Give again, unaltered, the line with "DHT1: AM2302 -> DHT11" and all lines that follow it in the listing below, minus any pictures.

Records provided Start Marker

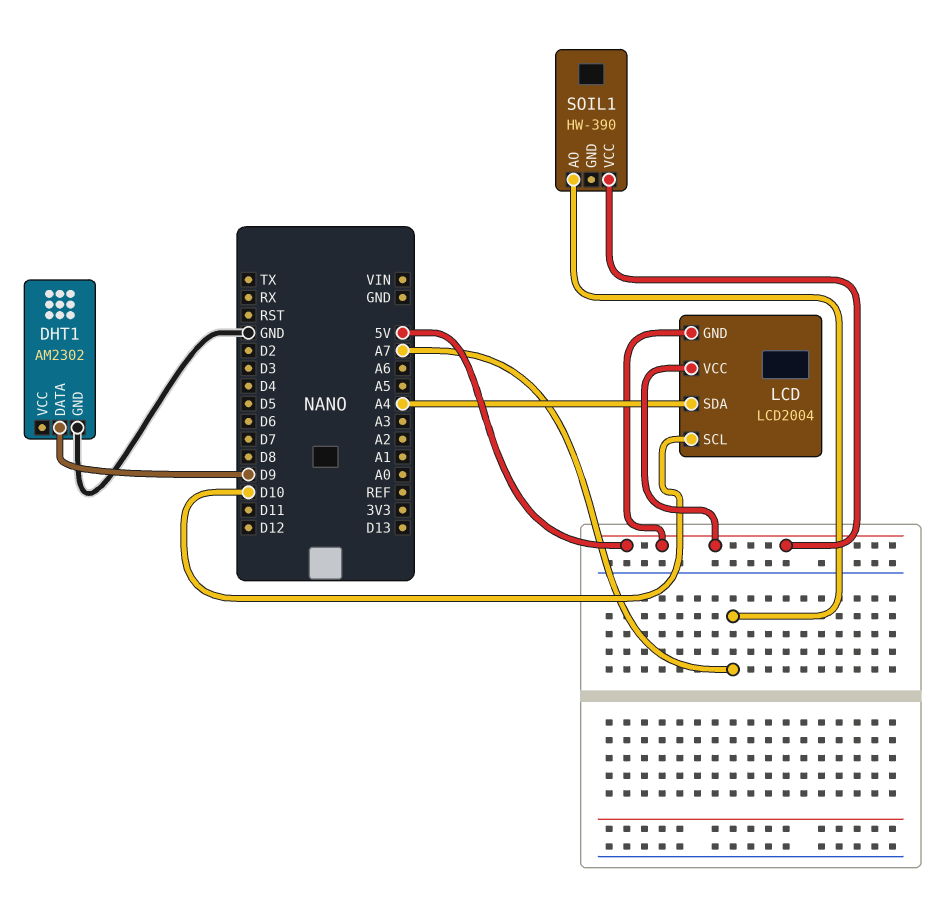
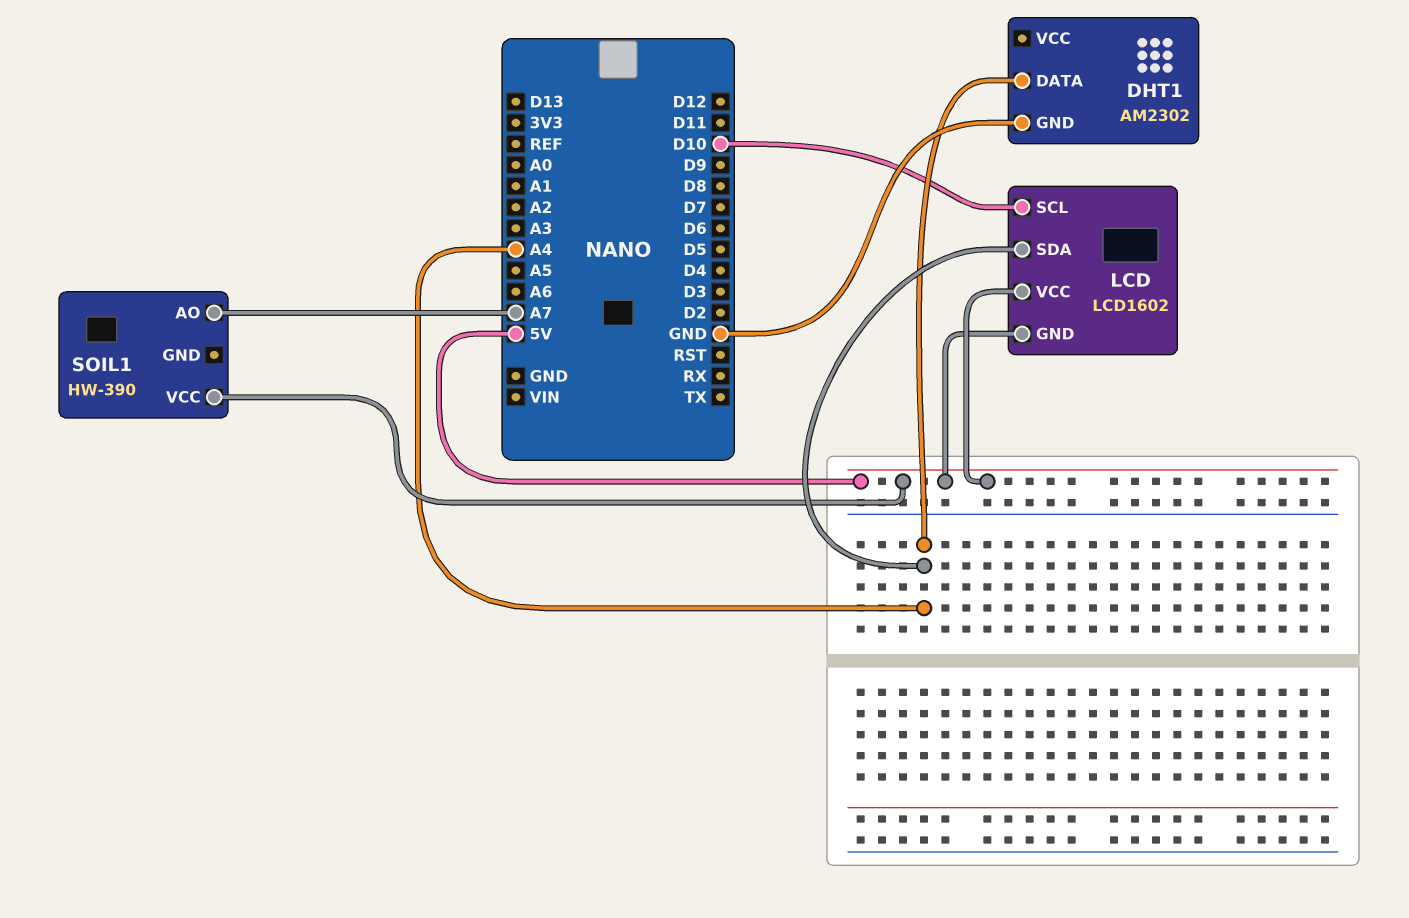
DHT1 pin DATA: D9 -> A4
LCD: LCD2004 -> LCD1602

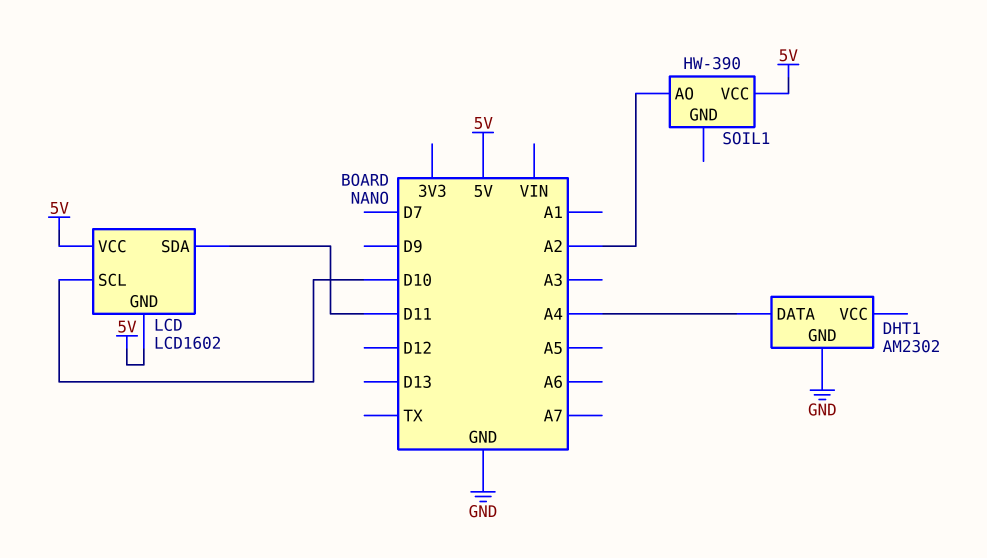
LCD pin SDA: A4 -> D11
SOIL1 pin AO: A7 -> A2

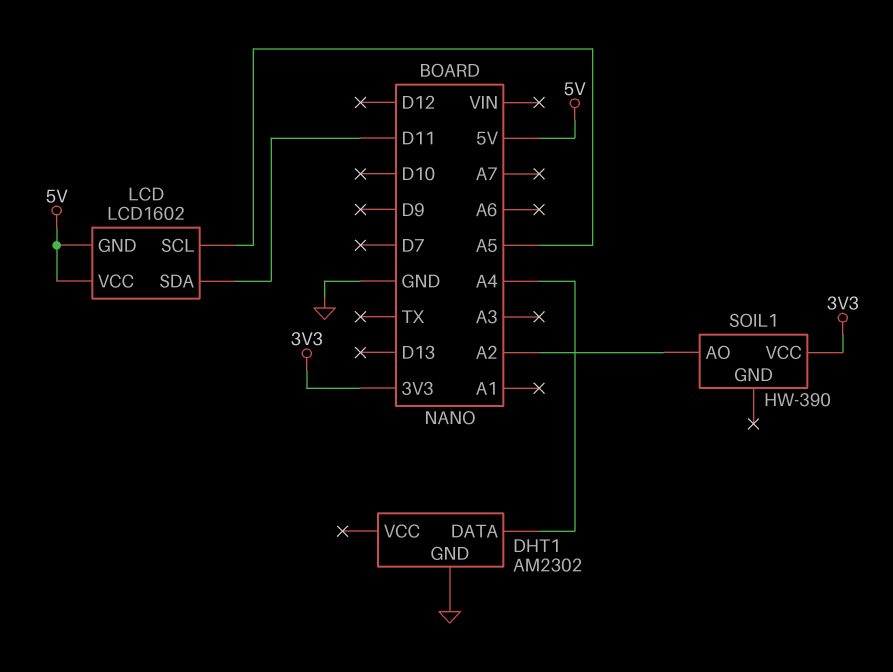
LCD pin SCL: D10 -> A5
SOIL1 pin VCC: 5V -> 3V3

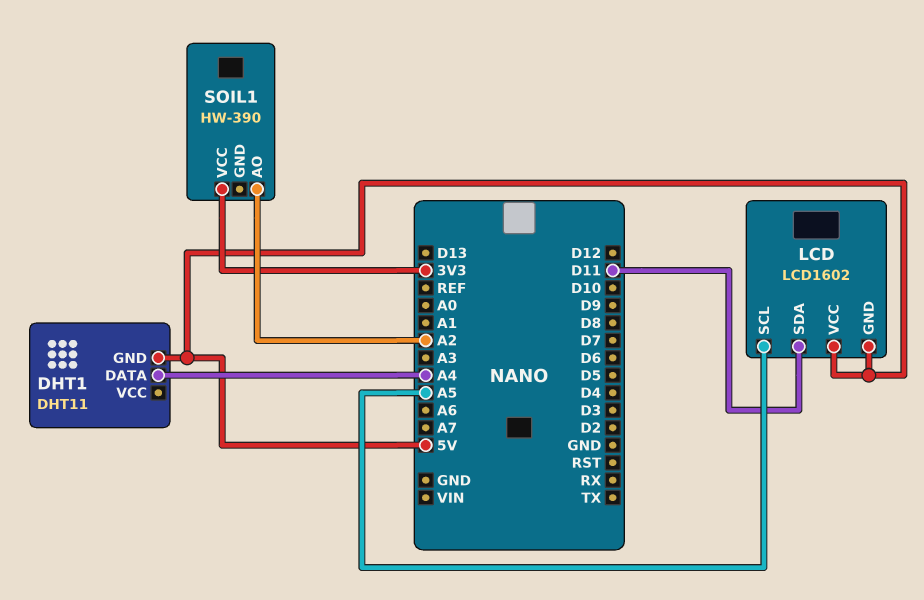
DHT1: AM2302 -> DHT11
DHT1 pin GND: GND -> 5V

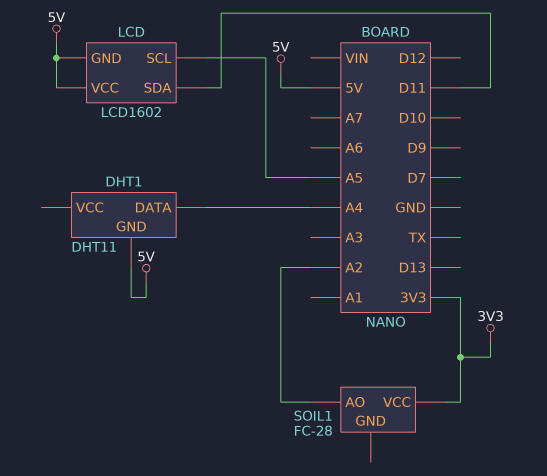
SOIL1: HW-390 -> FC-28

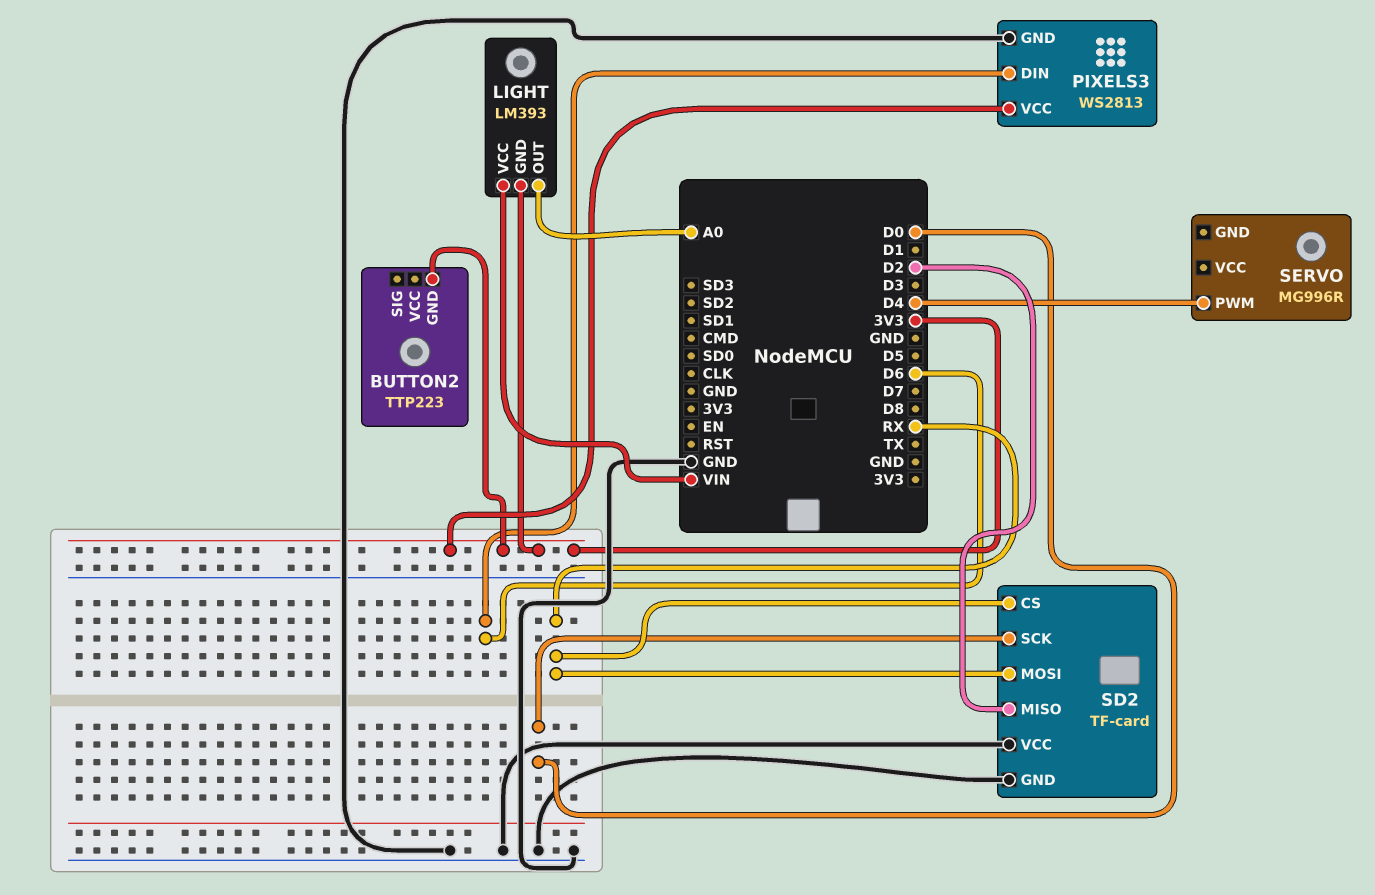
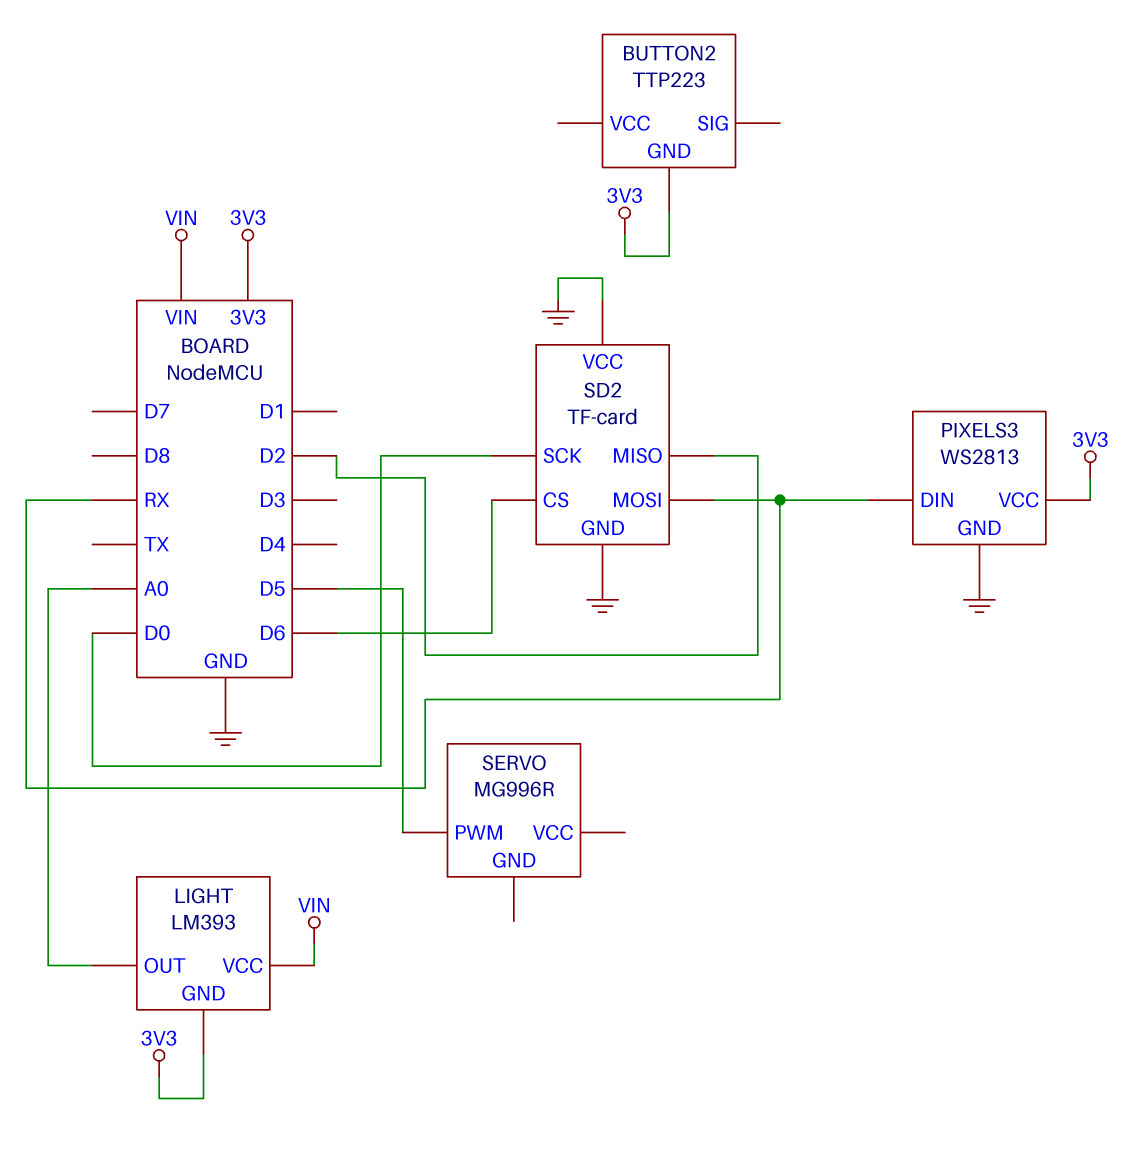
PIXELS3 pin DIN: D6 -> RX
SD2 pin CS: RX -> D6
SERVO pin PWM: D4 -> D5

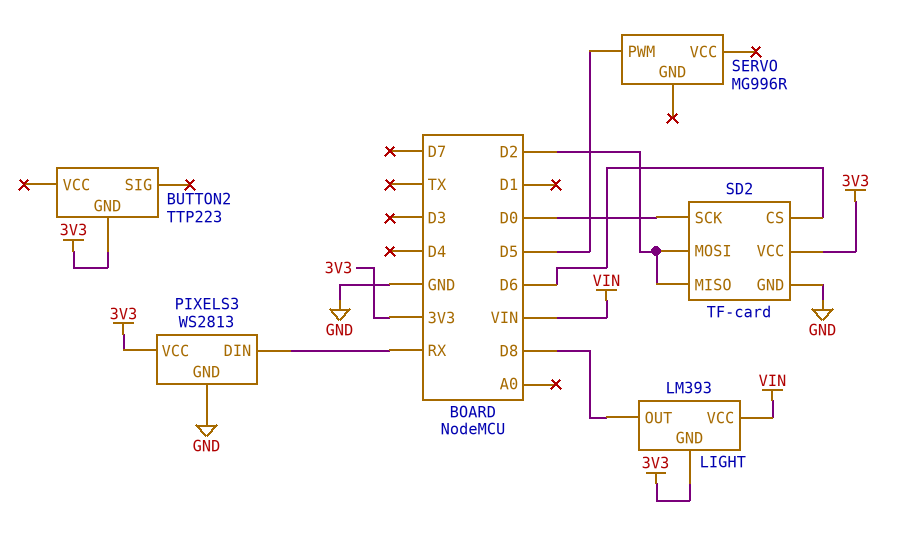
LIGHT pin OUT: A0 -> D8
SD2 pin MOSI: RX -> D2
SD2 pin VCC: GND -> 3V3

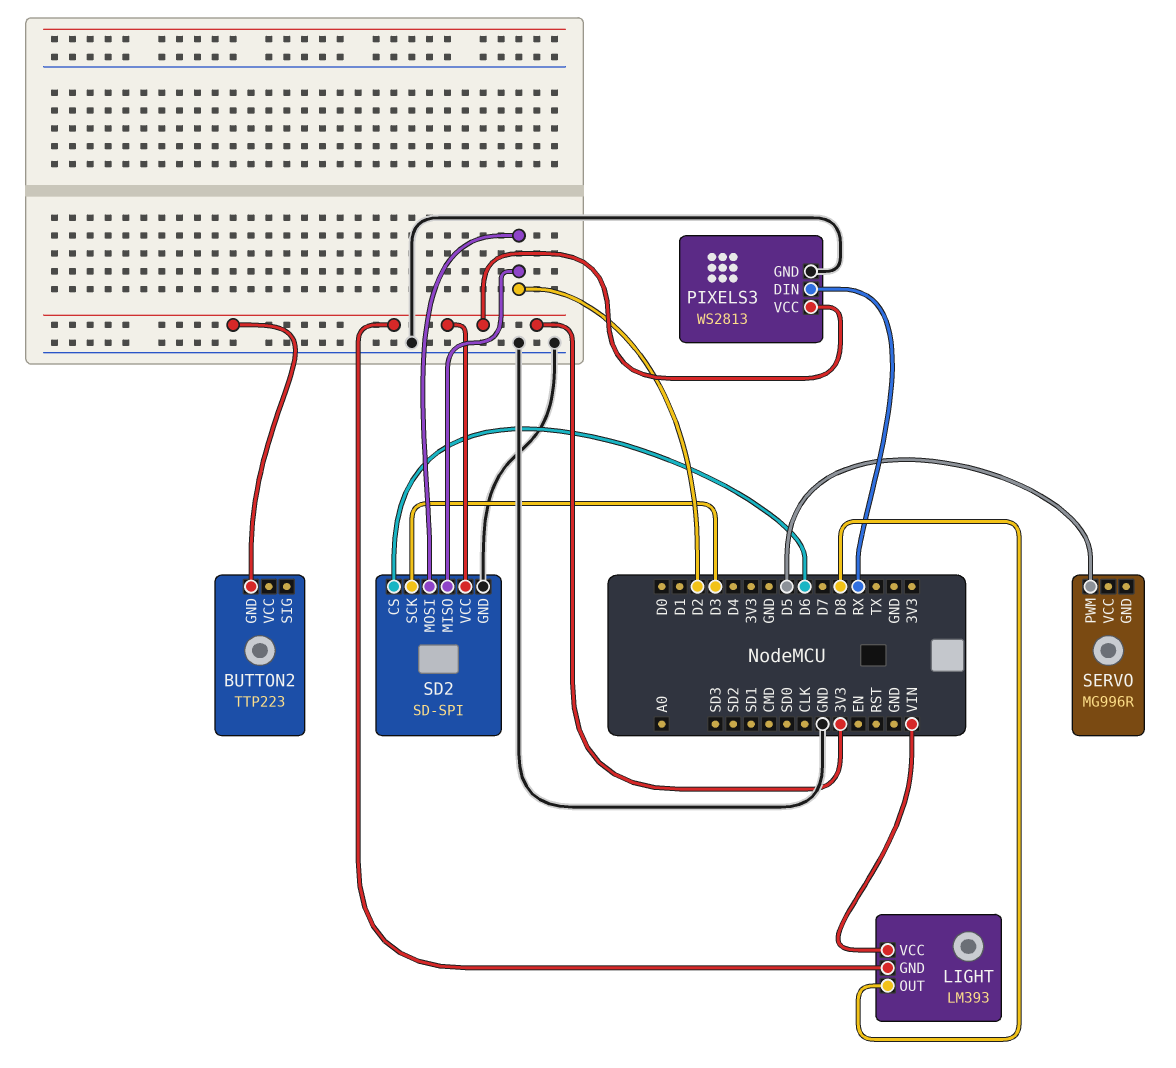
SD2: TF-card -> SD-SPI
SD2 pin SCK: D0 -> D3

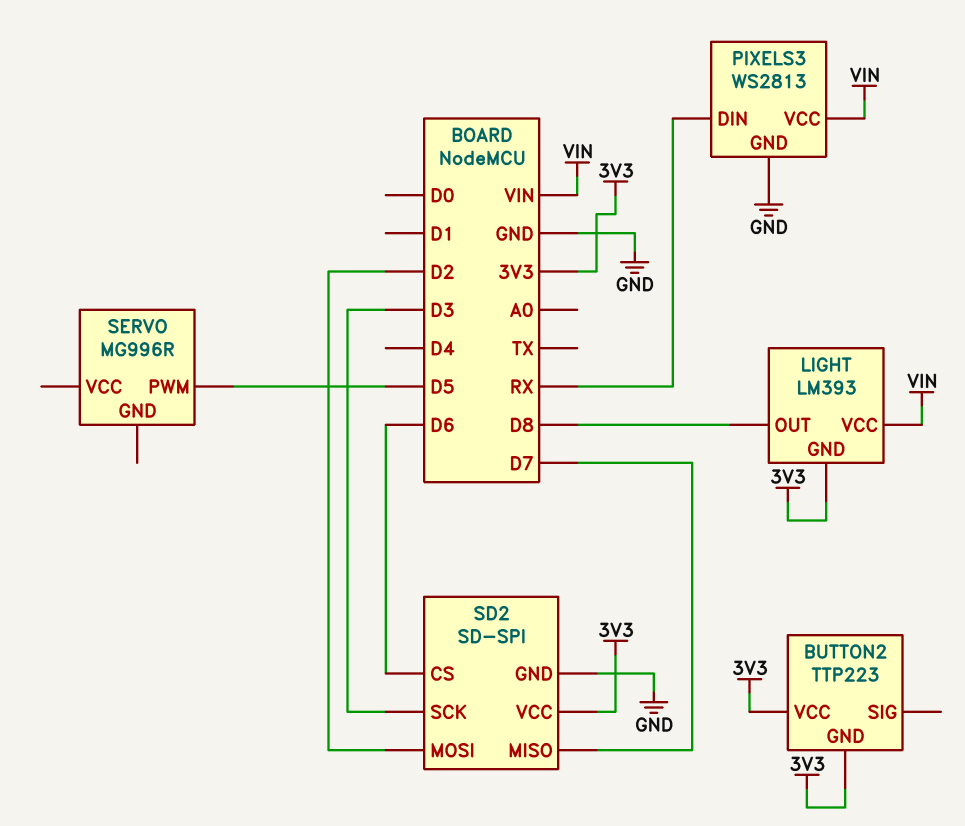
BUTTON2 pin VCC: none -> 3V3
PIXELS3 pin VCC: 3V3 -> VIN
SD2 pin MISO: D2 -> D7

Records provided End Marker

* Answer box
DHT1: AM2302 -> DHT11
DHT1 pin GND: GND -> 5V

SOIL1: HW-390 -> FC-28

PIXELS3 pin DIN: D6 -> RX
SD2 pin CS: RX -> D6
SERVO pin PWM: D4 -> D5

LIGHT pin OUT: A0 -> D8
SD2 pin MOSI: RX -> D2
SD2 pin VCC: GND -> 3V3

SD2: TF-card -> SD-SPI
SD2 pin SCK: D0 -> D3

BUTTON2 pin VCC: none -> 3V3
PIXELS3 pin VCC: 3V3 -> VIN
SD2 pin MISO: D2 -> D7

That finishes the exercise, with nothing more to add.